Exercise aim:
After locating the line that contains "(443, 184) = (427, 361): none -> yellow ruler" in the data below, set down exactly that line and each one after it through the line that contains "(455, 662) = (682, 232): red cap -> none", and nothing more.
Exercise inputs Block Start
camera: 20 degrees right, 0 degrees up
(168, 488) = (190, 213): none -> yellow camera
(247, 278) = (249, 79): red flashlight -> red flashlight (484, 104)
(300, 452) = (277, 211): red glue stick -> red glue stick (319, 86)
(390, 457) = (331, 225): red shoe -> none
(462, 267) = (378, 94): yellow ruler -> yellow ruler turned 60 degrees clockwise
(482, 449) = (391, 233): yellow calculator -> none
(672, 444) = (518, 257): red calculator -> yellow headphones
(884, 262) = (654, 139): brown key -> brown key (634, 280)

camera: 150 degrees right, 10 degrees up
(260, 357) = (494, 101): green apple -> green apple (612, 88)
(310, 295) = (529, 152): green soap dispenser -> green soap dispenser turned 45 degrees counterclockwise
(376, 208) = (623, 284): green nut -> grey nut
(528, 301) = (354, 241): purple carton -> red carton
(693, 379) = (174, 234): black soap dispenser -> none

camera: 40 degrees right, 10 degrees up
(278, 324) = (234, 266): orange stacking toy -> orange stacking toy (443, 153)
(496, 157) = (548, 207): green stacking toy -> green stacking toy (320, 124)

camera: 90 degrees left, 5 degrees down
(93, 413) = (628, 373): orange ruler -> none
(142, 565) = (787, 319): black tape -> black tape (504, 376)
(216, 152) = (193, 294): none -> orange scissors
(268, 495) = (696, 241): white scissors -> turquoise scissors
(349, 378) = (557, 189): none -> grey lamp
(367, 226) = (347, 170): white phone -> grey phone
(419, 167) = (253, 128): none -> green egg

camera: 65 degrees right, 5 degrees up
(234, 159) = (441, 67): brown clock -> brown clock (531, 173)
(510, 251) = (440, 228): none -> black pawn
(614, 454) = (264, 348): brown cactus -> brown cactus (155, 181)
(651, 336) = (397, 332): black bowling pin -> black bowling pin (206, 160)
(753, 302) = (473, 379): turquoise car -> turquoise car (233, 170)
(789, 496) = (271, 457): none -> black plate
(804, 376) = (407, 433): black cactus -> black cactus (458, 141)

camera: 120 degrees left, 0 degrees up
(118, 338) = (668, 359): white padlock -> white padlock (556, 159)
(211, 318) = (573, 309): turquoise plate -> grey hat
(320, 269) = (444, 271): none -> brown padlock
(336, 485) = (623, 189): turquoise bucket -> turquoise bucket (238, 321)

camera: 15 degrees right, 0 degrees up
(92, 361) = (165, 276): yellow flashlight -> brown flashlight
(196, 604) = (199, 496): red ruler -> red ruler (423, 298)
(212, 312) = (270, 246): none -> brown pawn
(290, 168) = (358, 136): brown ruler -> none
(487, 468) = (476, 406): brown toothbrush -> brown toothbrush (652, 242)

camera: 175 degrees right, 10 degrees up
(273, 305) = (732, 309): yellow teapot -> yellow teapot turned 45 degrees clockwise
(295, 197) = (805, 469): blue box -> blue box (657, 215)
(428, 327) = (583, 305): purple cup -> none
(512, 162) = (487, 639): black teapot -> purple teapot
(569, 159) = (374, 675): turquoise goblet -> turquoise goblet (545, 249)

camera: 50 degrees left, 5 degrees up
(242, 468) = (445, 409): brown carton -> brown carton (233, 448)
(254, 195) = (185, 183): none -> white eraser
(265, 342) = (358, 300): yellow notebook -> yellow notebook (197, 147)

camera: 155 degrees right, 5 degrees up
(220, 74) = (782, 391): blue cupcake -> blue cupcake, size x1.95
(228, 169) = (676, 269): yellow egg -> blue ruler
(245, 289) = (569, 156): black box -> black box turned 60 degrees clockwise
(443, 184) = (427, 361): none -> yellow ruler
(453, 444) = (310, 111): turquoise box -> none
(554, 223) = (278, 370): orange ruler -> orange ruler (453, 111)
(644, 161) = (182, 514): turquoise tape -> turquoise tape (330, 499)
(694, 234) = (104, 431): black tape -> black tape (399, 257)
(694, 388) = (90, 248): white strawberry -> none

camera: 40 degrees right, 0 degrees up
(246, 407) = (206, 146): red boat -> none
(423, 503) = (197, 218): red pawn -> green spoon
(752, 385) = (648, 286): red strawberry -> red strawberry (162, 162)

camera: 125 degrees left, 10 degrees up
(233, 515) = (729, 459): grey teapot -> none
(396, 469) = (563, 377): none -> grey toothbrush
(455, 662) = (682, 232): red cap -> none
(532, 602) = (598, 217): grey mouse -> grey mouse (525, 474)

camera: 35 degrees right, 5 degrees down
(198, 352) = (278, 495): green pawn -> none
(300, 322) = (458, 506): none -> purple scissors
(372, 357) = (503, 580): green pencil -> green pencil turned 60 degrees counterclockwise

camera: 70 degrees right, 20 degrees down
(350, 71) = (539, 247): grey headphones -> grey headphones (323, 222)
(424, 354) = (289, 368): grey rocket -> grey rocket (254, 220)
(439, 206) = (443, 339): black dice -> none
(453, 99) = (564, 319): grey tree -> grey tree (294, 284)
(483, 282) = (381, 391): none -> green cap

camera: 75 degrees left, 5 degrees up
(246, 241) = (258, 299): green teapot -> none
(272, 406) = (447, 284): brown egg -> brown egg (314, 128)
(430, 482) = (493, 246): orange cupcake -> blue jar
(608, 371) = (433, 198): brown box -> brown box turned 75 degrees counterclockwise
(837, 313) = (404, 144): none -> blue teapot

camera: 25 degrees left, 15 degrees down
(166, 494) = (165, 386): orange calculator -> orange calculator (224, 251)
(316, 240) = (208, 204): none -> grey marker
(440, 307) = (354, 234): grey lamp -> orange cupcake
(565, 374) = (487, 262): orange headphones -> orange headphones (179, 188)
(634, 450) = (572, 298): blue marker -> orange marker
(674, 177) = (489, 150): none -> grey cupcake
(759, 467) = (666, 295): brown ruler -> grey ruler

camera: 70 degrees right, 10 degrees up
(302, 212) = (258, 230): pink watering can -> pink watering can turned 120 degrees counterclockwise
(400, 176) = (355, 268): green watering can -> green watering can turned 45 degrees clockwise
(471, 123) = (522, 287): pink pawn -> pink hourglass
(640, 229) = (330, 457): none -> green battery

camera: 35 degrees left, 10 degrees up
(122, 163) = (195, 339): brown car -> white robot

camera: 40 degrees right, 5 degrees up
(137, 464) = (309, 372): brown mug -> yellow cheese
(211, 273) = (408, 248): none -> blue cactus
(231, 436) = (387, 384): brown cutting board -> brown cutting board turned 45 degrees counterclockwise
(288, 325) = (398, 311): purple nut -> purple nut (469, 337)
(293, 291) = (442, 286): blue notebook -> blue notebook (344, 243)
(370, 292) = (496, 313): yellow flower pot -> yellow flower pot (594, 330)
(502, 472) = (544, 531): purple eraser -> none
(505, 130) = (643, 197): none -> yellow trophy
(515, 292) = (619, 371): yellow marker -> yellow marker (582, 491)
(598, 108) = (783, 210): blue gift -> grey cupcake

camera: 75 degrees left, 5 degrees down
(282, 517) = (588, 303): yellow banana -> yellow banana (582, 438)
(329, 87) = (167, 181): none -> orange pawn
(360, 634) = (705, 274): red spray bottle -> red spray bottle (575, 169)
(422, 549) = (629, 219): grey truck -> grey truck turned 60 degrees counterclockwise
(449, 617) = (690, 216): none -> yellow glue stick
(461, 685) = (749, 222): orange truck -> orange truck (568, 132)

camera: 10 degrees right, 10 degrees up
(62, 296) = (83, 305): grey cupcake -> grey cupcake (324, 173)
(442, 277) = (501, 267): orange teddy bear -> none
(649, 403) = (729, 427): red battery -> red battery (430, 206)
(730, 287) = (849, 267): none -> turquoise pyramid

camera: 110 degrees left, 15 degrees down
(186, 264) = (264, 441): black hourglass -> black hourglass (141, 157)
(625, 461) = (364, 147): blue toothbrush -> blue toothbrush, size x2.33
Exercise inputs Block End
Output for this task:
(443, 184) = (427, 361): none -> yellow ruler
(453, 444) = (310, 111): turquoise box -> none
(554, 223) = (278, 370): orange ruler -> orange ruler (453, 111)
(644, 161) = (182, 514): turquoise tape -> turquoise tape (330, 499)
(694, 234) = (104, 431): black tape -> black tape (399, 257)
(694, 388) = (90, 248): white strawberry -> none

camera: 40 degrees right, 0 degrees up
(246, 407) = (206, 146): red boat -> none
(423, 503) = (197, 218): red pawn -> green spoon
(752, 385) = (648, 286): red strawberry -> red strawberry (162, 162)

camera: 125 degrees left, 10 degrees up
(233, 515) = (729, 459): grey teapot -> none
(396, 469) = (563, 377): none -> grey toothbrush
(455, 662) = (682, 232): red cap -> none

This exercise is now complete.